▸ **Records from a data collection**
┄┄┄┄┄┄┄┄┄┄┄┄┄┄┄┄┄┄┄┄
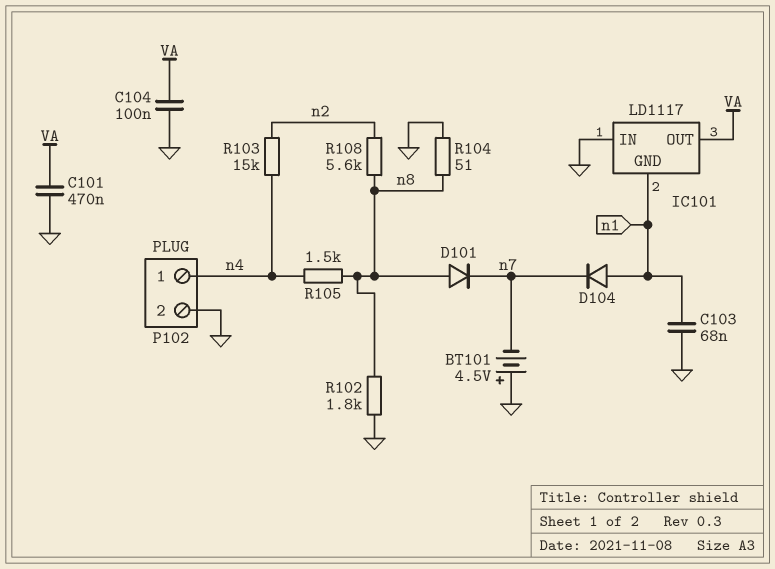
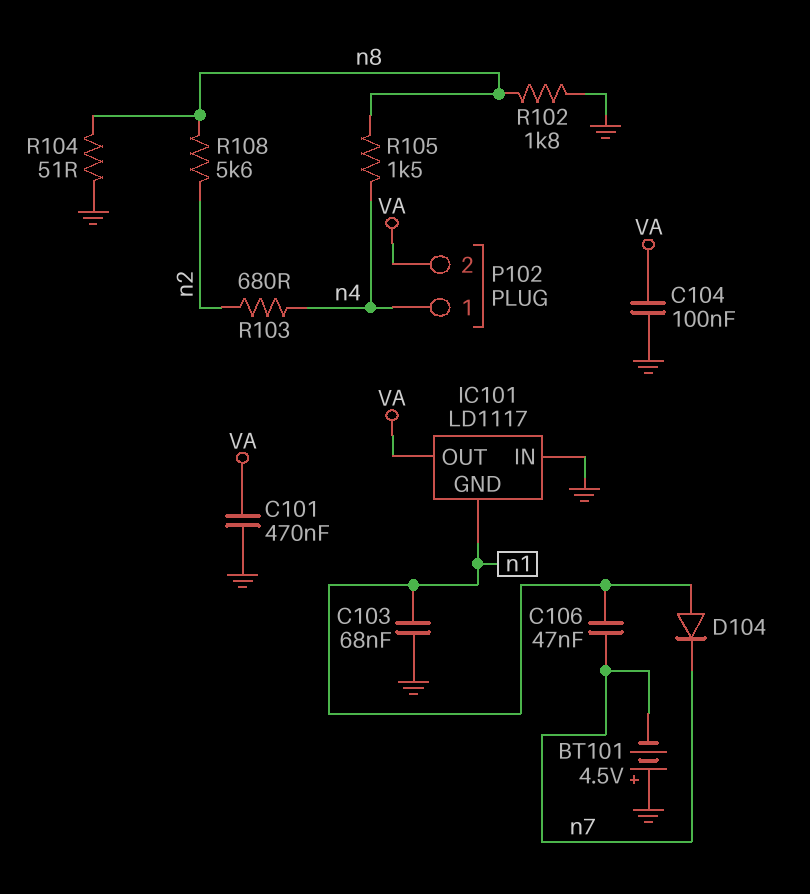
C106: none -> 47nF (n1, n7)
D101: diode (A n8, K n7) -> none
P102 pin 2: GND -> VA
R103: 15k (n2, n4) -> 680 (n2, n4)

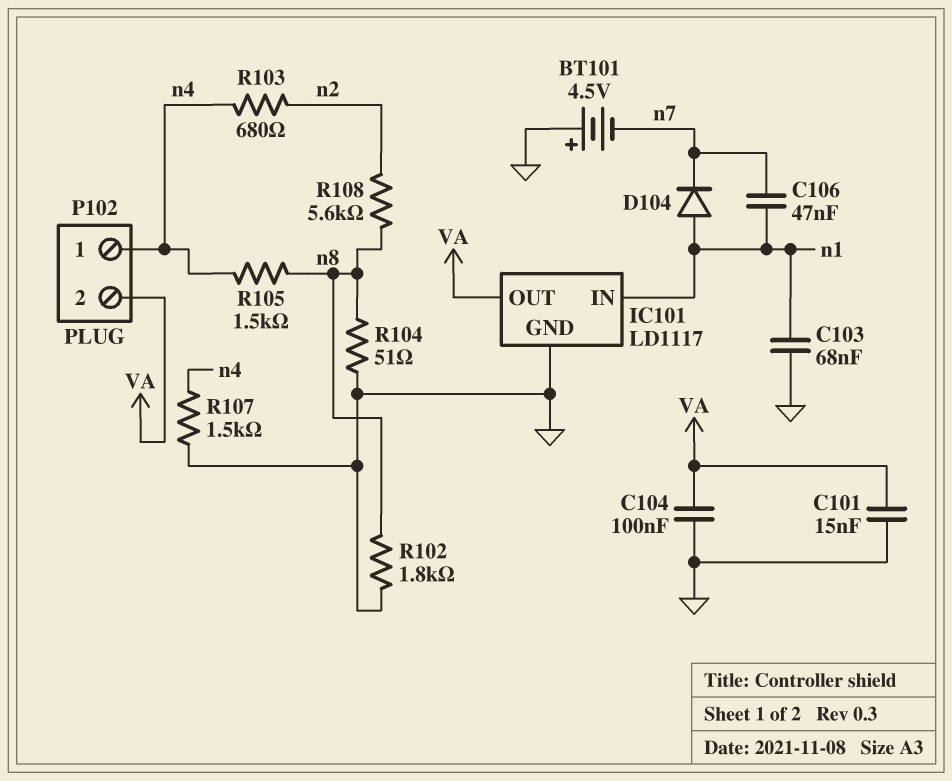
C101: 470nF (GND, VA) -> 15nF (GND, VA)
IC101 pin GND: n1 -> GND
IC101 pin IN: GND -> n1
R107: none -> 1.5k (GND, n4)

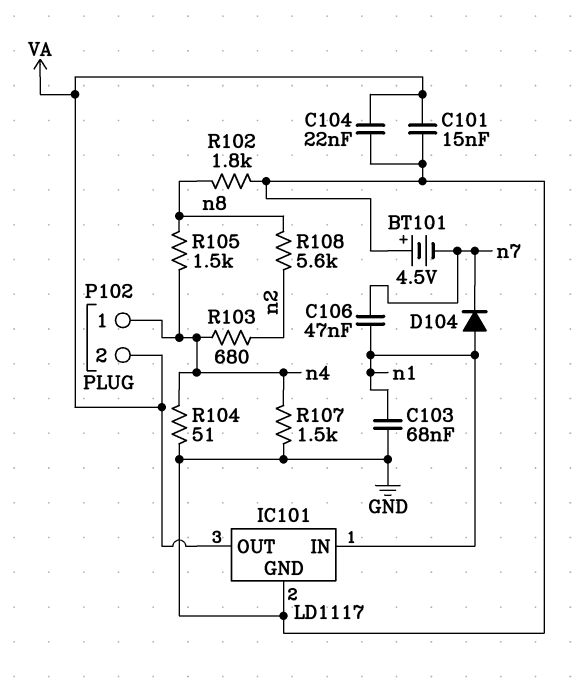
C104: 100nF (GND, VA) -> 22nF (GND, VA)
R104: 51 (GND, n8) -> 51 (GND, n4)

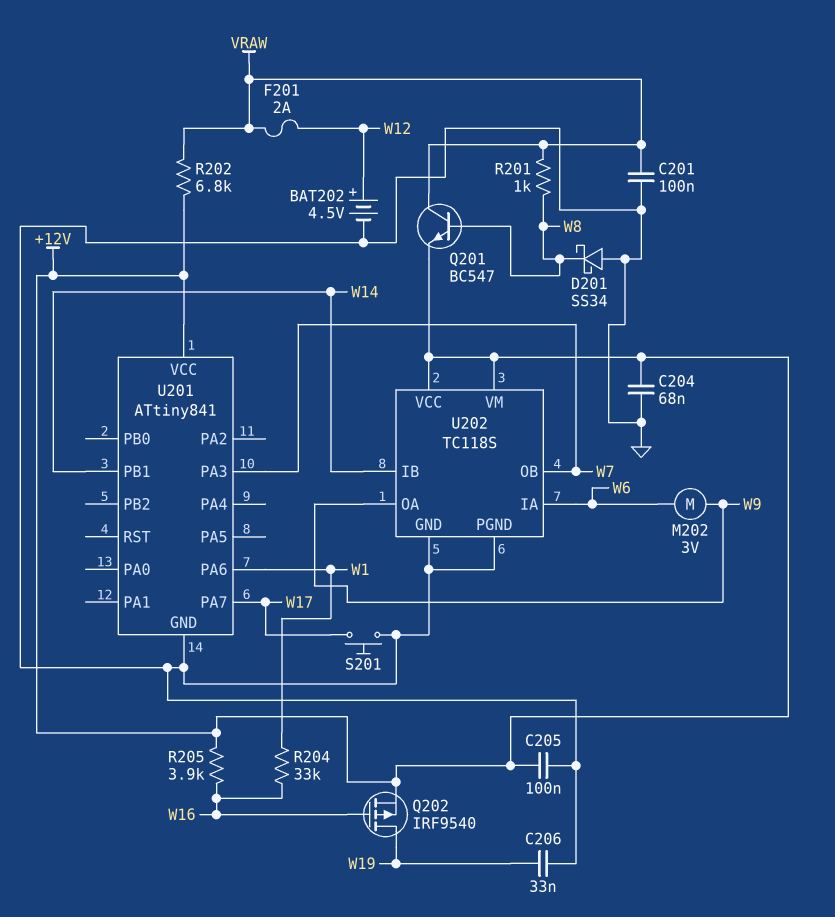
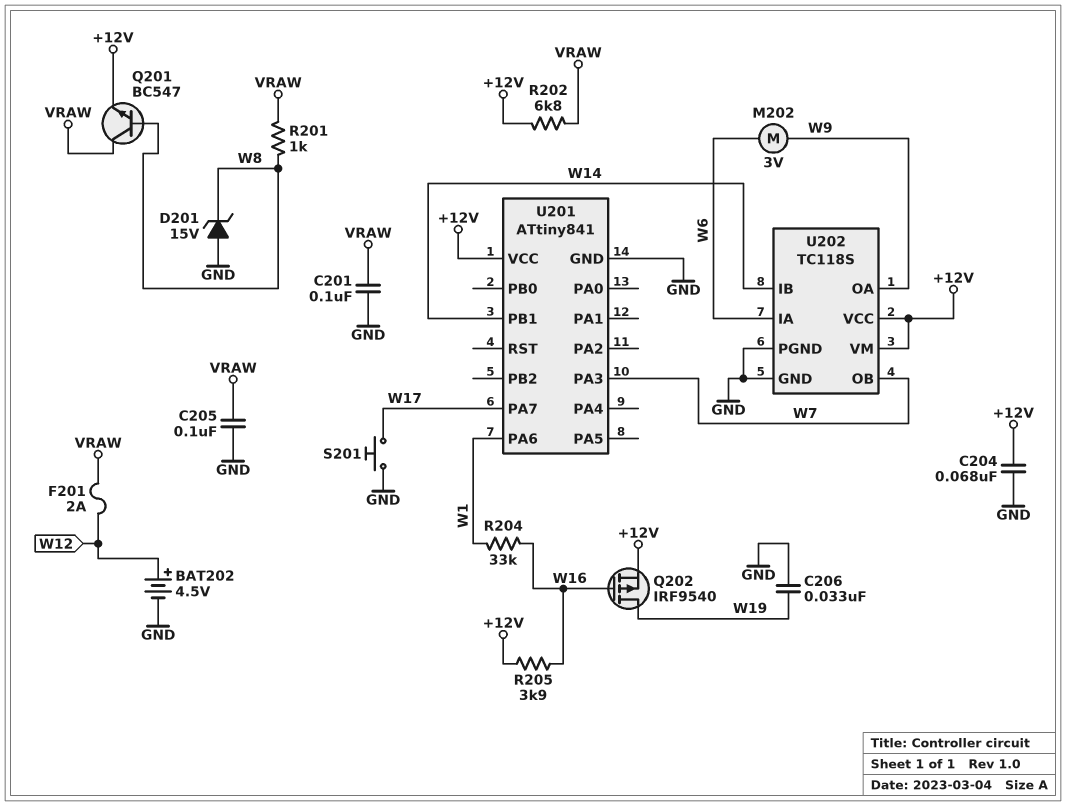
C205: 100nF (+12V, GND) -> 100nF (GND, VRAW)
D201: schottky SS34 (A GND, K W8) -> zener 15V (A GND, K W8)

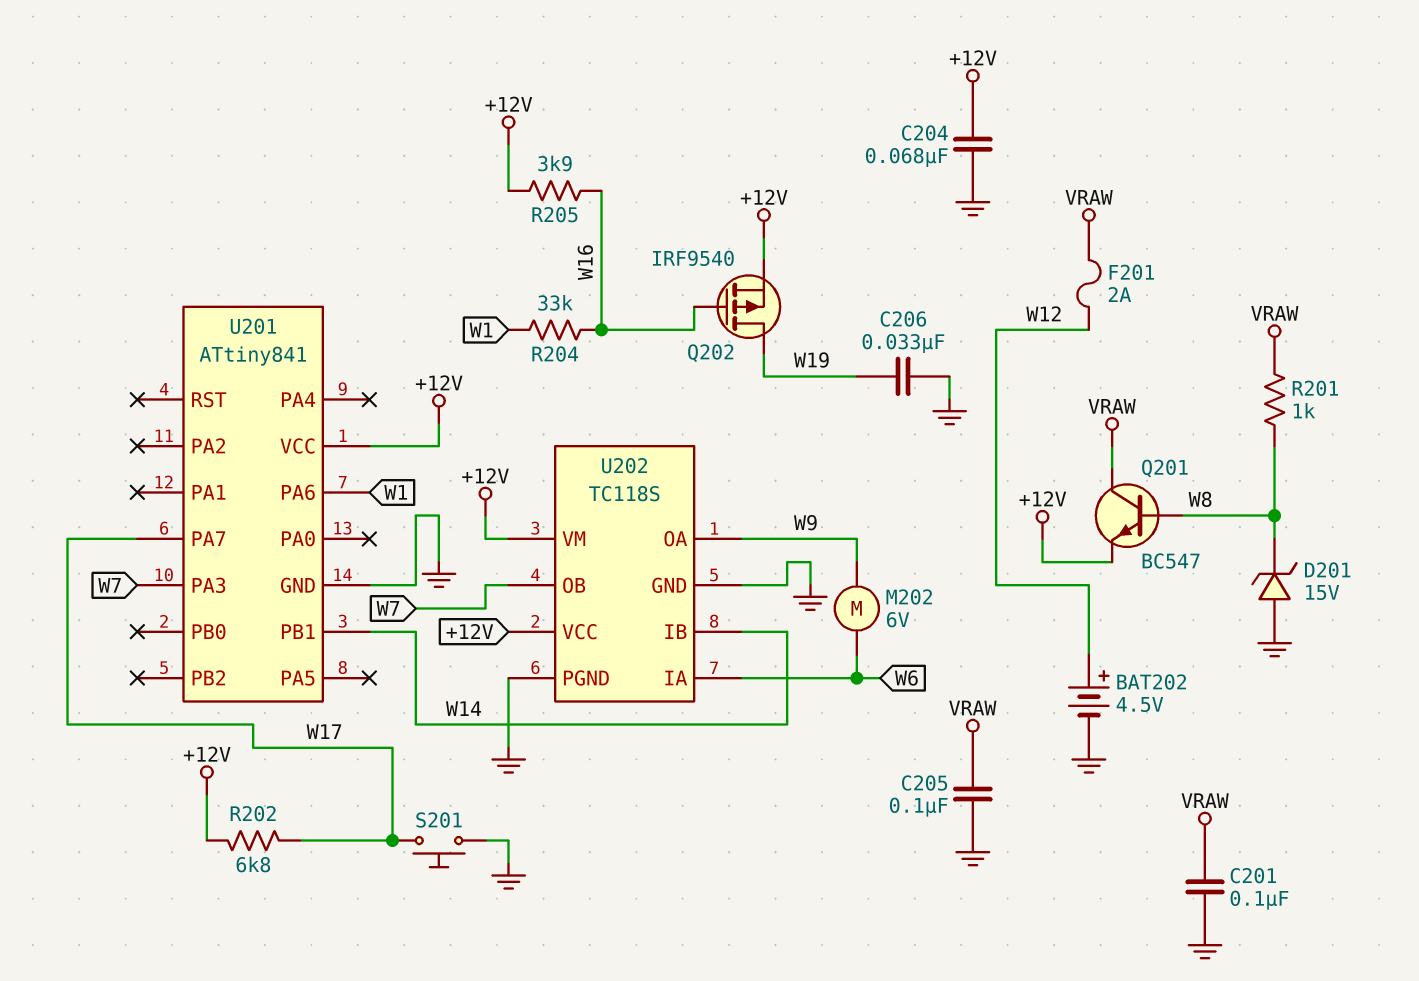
M202: motor 3V (W6, W9) -> motor 6V (W6, W9)
R202: 6.8k (+12V, VRAW) -> 6.8k (+12V, W17)

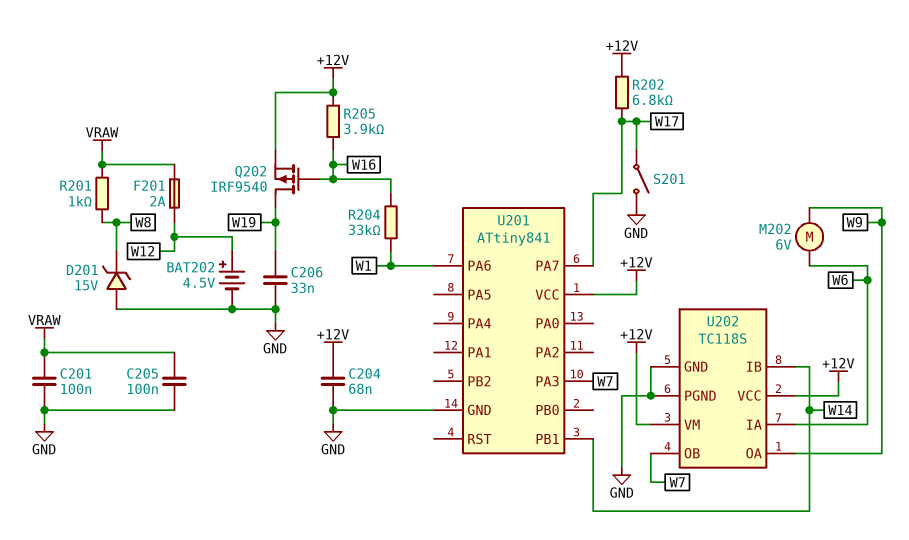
Q201: NPN BC547 (B W8, C VRAW, E +12V) -> none
S201: button (GND, W17) -> switch (GND, W17)

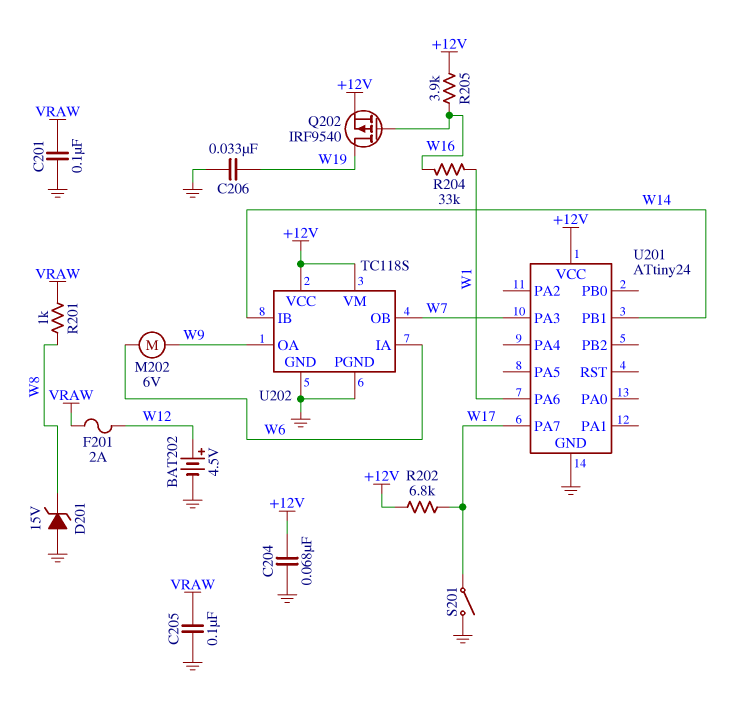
U201: ATtiny841 -> ATtiny24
┄┄┄┄┄┄┄┄┄┄┄┄┄┄┄┄┄┄┄┄
▸ **Task goal**
What is needed is an exact output of the records above, with every picture left out.

▸ **Written response**
C106: none -> 47nF (n1, n7)
D101: diode (A n8, K n7) -> none
P102 pin 2: GND -> VA
R103: 15k (n2, n4) -> 680 (n2, n4)

C101: 470nF (GND, VA) -> 15nF (GND, VA)
IC101 pin GND: n1 -> GND
IC101 pin IN: GND -> n1
R107: none -> 1.5k (GND, n4)

C104: 100nF (GND, VA) -> 22nF (GND, VA)
R104: 51 (GND, n8) -> 51 (GND, n4)

C205: 100nF (+12V, GND) -> 100nF (GND, VRAW)
D201: schottky SS34 (A GND, K W8) -> zener 15V (A GND, K W8)

M202: motor 3V (W6, W9) -> motor 6V (W6, W9)
R202: 6.8k (+12V, VRAW) -> 6.8k (+12V, W17)

Q201: NPN BC547 (B W8, C VRAW, E +12V) -> none
S201: button (GND, W17) -> switch (GND, W17)

U201: ATtiny841 -> ATtiny24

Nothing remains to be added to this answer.